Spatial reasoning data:
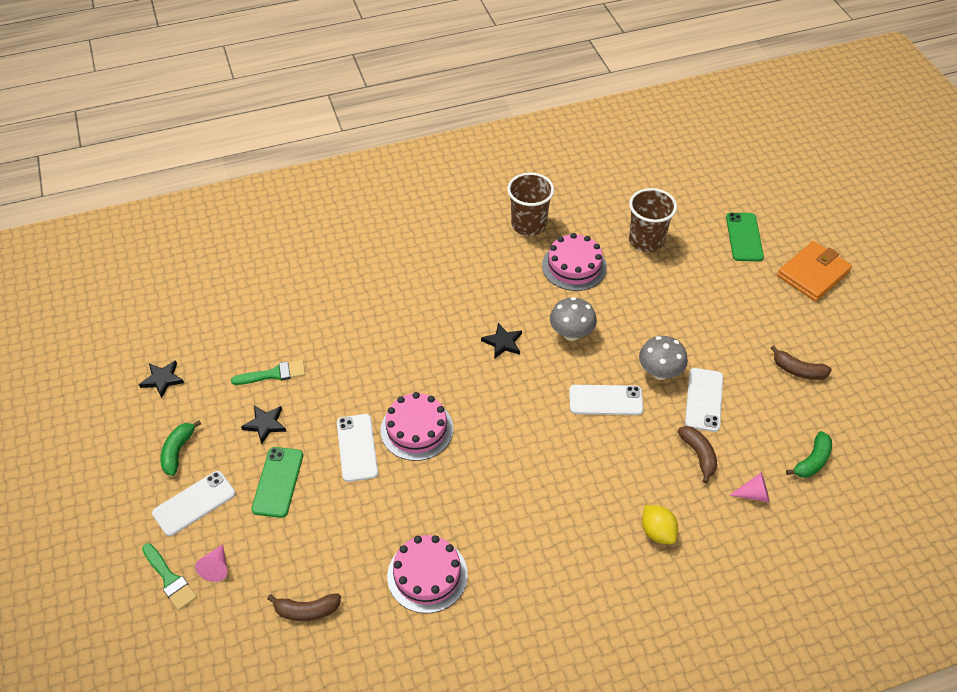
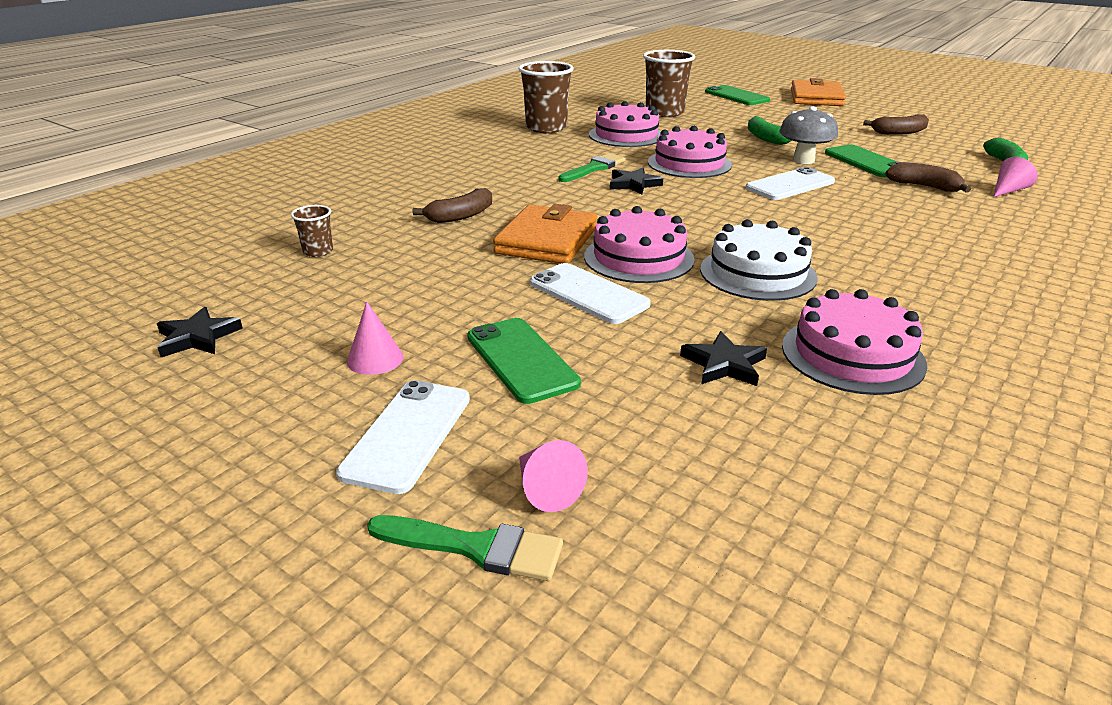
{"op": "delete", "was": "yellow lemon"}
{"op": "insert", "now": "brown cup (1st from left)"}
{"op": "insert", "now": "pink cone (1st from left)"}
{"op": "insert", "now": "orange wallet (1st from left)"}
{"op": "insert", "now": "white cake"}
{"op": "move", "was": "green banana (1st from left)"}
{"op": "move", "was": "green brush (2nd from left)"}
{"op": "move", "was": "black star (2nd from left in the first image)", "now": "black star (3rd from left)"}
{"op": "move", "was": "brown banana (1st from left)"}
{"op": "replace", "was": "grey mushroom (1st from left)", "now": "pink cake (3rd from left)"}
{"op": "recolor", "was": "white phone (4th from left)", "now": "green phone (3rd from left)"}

Work task: The answer must be an exact copy of the entries, with the pictures omitted.

Exercise answer:
{"op": "delete", "was": "yellow lemon"}
{"op": "insert", "now": "brown cup (1st from left)"}
{"op": "insert", "now": "pink cone (1st from left)"}
{"op": "insert", "now": "orange wallet (1st from left)"}
{"op": "insert", "now": "white cake"}
{"op": "move", "was": "green banana (1st from left)"}
{"op": "move", "was": "green brush (2nd from left)"}
{"op": "move", "was": "black star (2nd from left in the first image)", "now": "black star (3rd from left)"}
{"op": "move", "was": "brown banana (1st from left)"}
{"op": "replace", "was": "grey mushroom (1st from left)", "now": "pink cake (3rd from left)"}
{"op": "recolor", "was": "white phone (4th from left)", "now": "green phone (3rd from left)"}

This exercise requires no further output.